Work required
Print, from the listing below, the lines starting at the line containing "black phone [611,259,688,299]" and ending at the line containing "black pyramid [679,387,795,491]", exactly as they stand, and print nothing else.

——

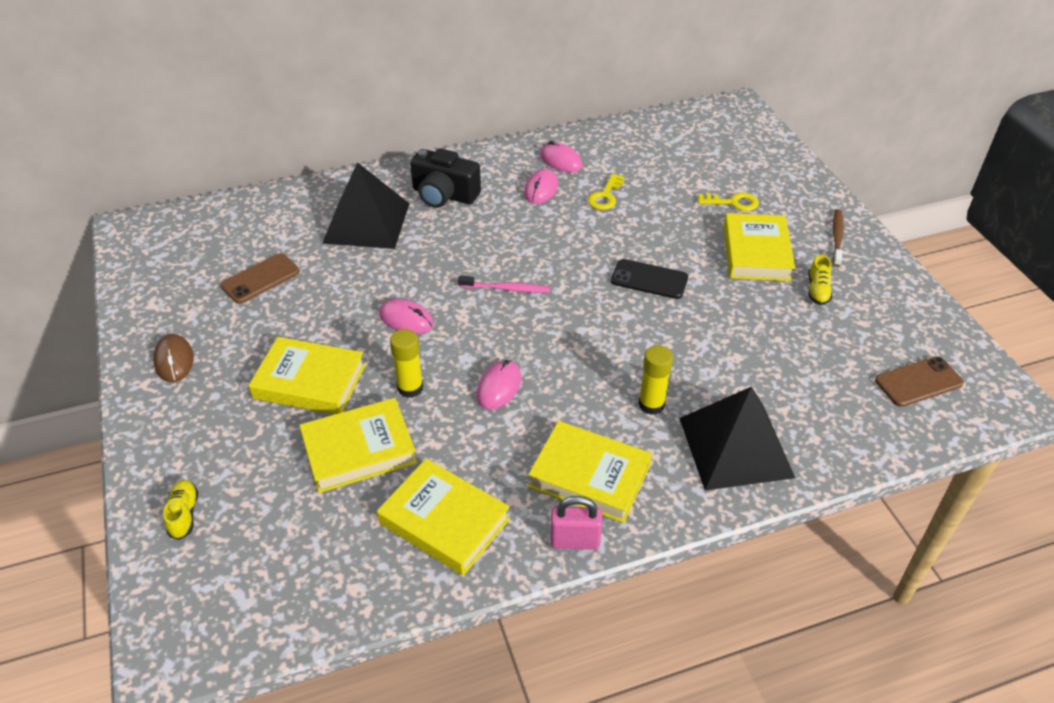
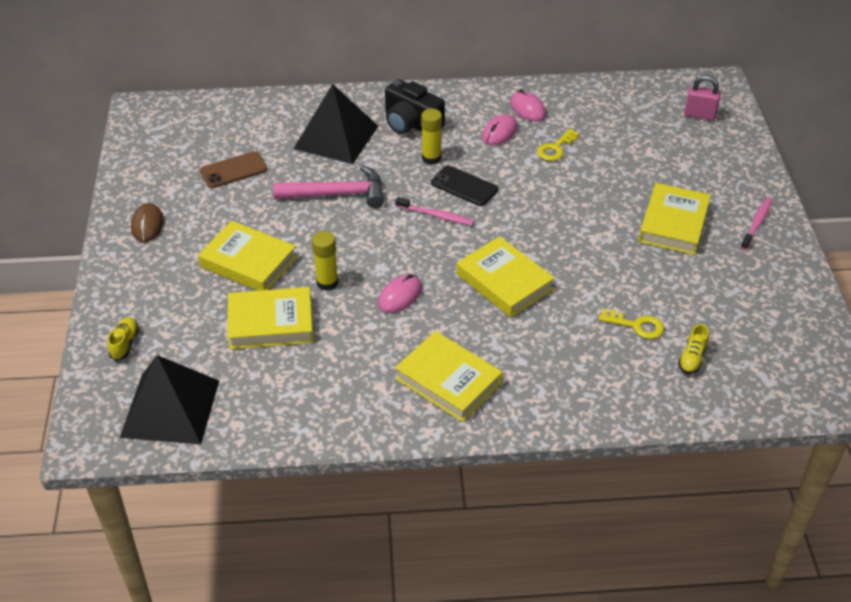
camera: 15 degrees right, 0 degrees up
yellow book [377,459,510,576] -> yellow book moved to [457,236,555,317]
pink mouse [379,299,434,334] -> none
pink padlock [550,496,602,550] -> pink padlock moved to [684,75,721,121]
black phone [611,259,688,299] -> black phone moved to [431,166,498,206]
yellow glue stick [639,345,673,415] -> yellow glue stick moved to [421,109,442,165]
black pyramid [679,387,795,491] -> black pyramid moved to [120,355,219,445]
yellow key [698,193,759,211] -> yellow key moved to [599,309,664,339]
yellow shoe [808,255,832,305] -> yellow shoe moved to [678,324,709,374]
brown toothbrush [833,209,844,267] -> pink toothbrush [741,197,772,250]
brown phone [875,356,964,407] -> none
none -> pink hammer [273,165,384,208]

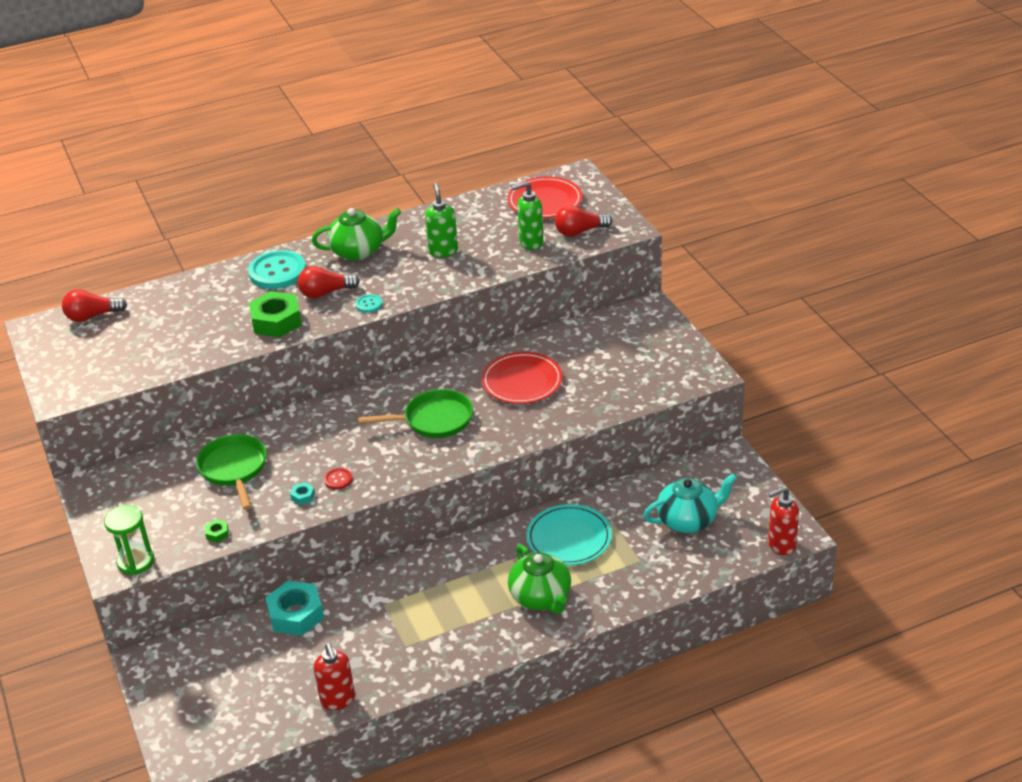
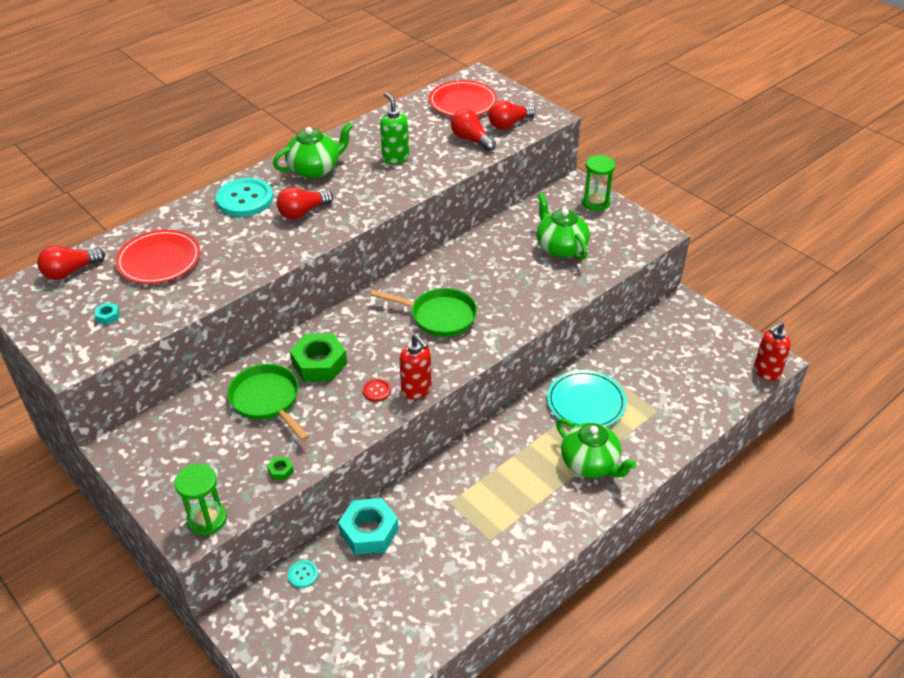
camera: 20 degrees left, 5 degrees up
green nut [249,291,302,337] -> green nut moved to [290,334,347,382]
turquoise nut [290,482,315,505] -> turquoise nut moved to [95,302,120,325]
red soap dispenser [313,643,355,710] -> red soap dispenser moved to [399,334,432,399]
turquoise button [355,294,382,313] -> turquoise button moved to [288,560,318,588]
green pan [358,389,473,438] -> green pan turned 45 degrees clockwise [370,288,477,337]
red plate [481,352,563,404] -> red plate moved to [115,230,201,284]
green soap dispenser [511,181,544,250] -> red light bulb [451,109,496,151]
turquoise teapot [643,473,737,533] -> none
none -> green teapot [537,193,590,260]
none -> green hourglass [582,155,615,211]

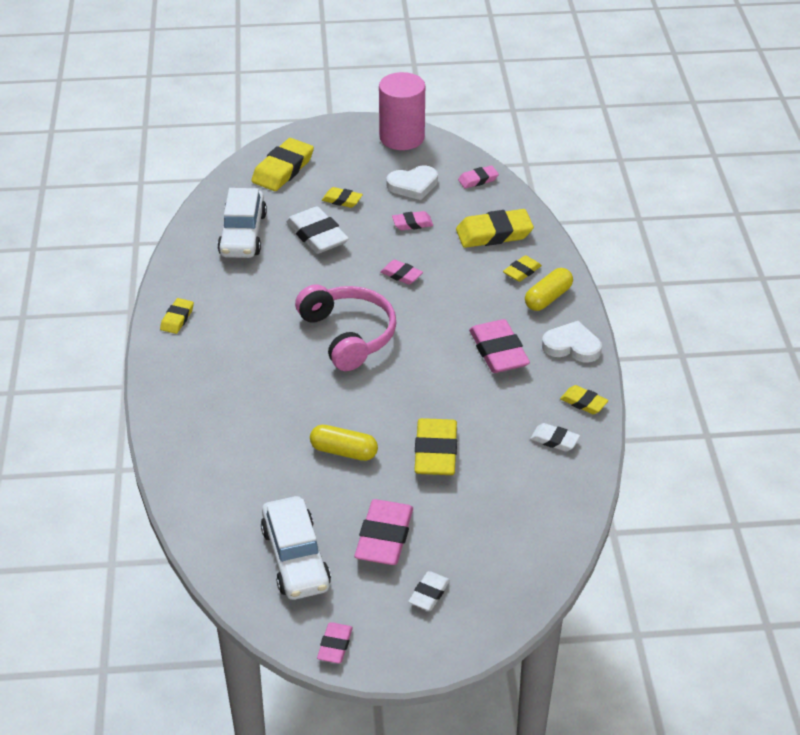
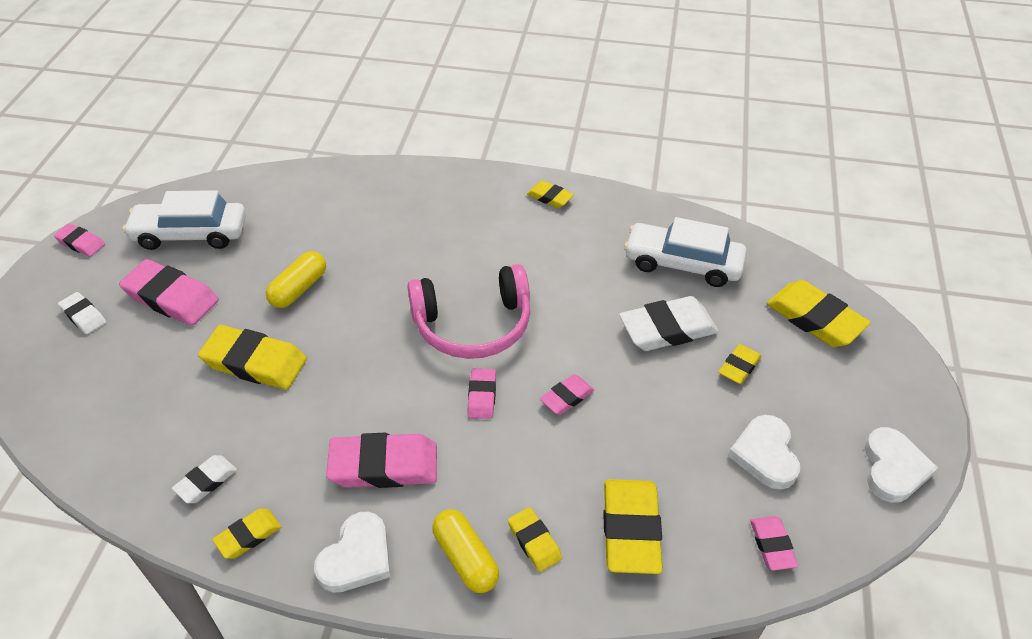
camera: 105 degrees right, 5 degrees up
pink cylinder [379,72,425,150] -> white heart [865,427,938,503]
pink eraser [392,211,433,230] -> pink eraser moved to [468,368,496,419]

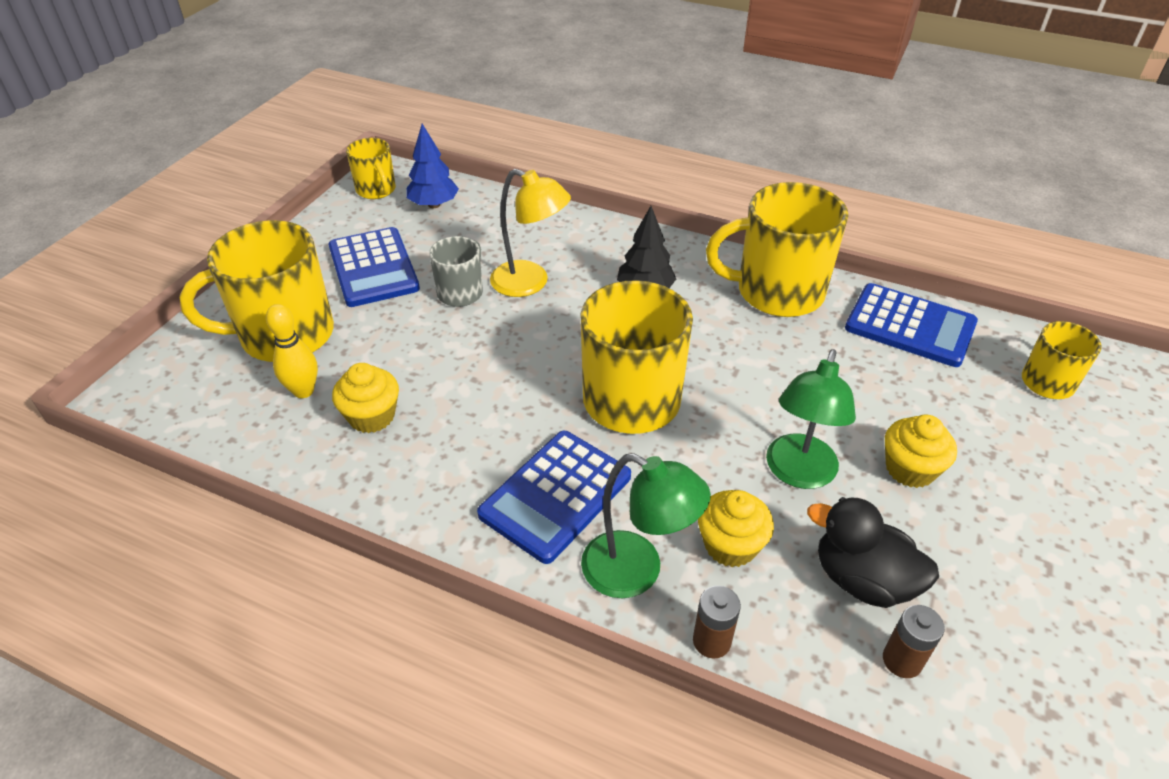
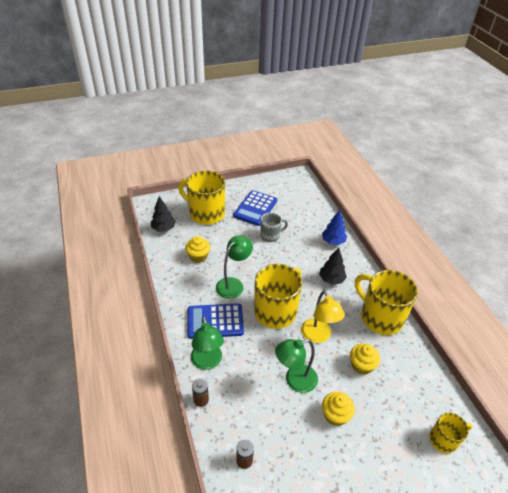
camera: 45 degrees right, 0 degrees up
yellow bowling pin [266,304,318,398] -> none
yellow mug [346,138,396,199] -> none
blue tree [407,124,459,208] -> blue tree moved to [322,210,347,245]
yellow lamp [490,169,571,297] -> yellow lamp moved to [301,290,345,343]
yellow cupcake [698,490,774,567] -> yellow cupcake moved to [350,343,380,375]
black duck [807,497,939,608] -> none
blue calculator [845,283,978,367] -> none
none -> black tree [151,196,176,231]
none -> green lamp [216,235,253,299]

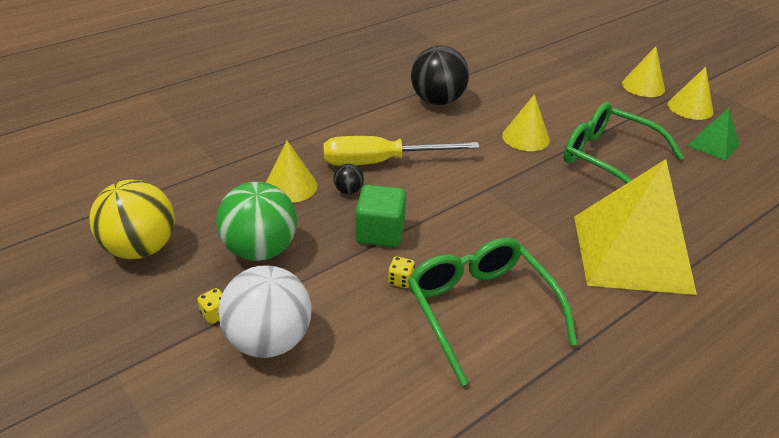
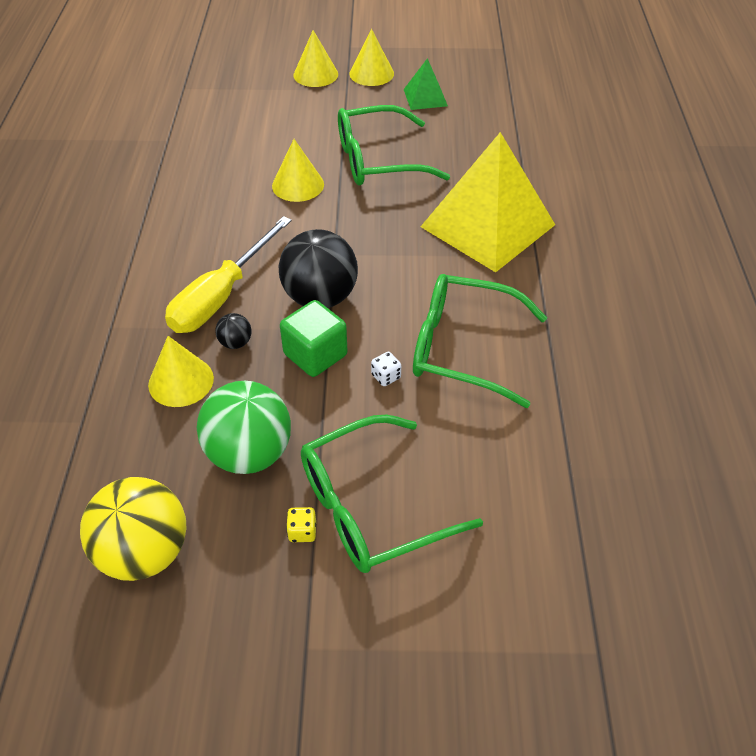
camera: 50 degrees left, 10 degrees up
white ball [218,265,311,358] -> green glasses [301,414,483,573]
yellow dice [388,256,415,288] -> white dice [371,352,401,386]
black ball [411,46,469,105] -> black ball moved to [279,229,358,308]

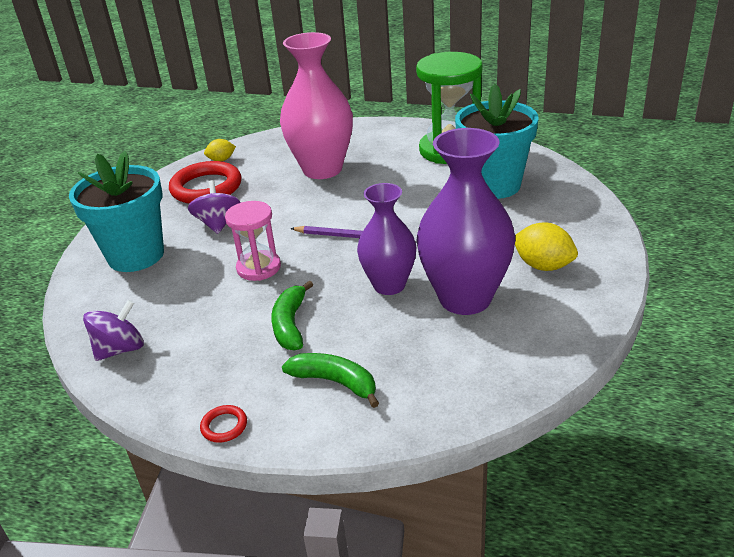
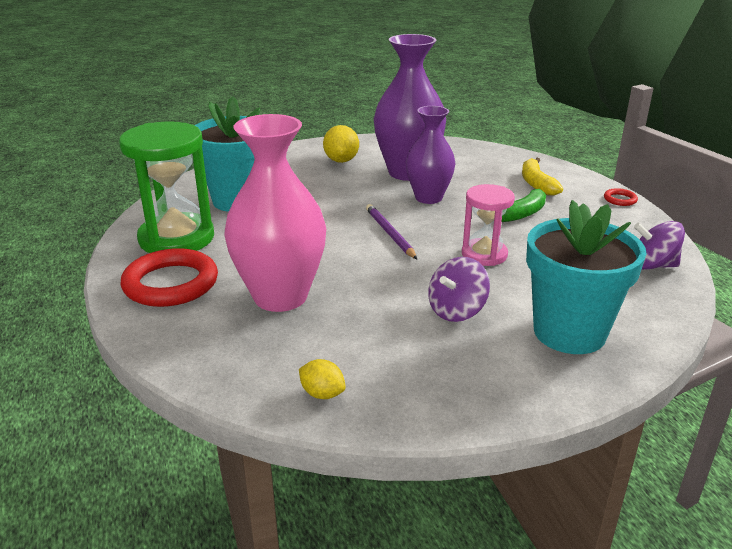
camera: 130 degrees left, 5 degrees down
red ring [169,161,241,204] -> red ring moved to [121,248,218,307]
green banana [282,353,379,408] -> yellow banana [522,158,563,195]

——

Solution to this task
black phone [611,259,688,299] -> black phone moved to [431,166,498,206]
yellow glue stick [639,345,673,415] -> yellow glue stick moved to [421,109,442,165]
black pyramid [679,387,795,491] -> black pyramid moved to [120,355,219,445]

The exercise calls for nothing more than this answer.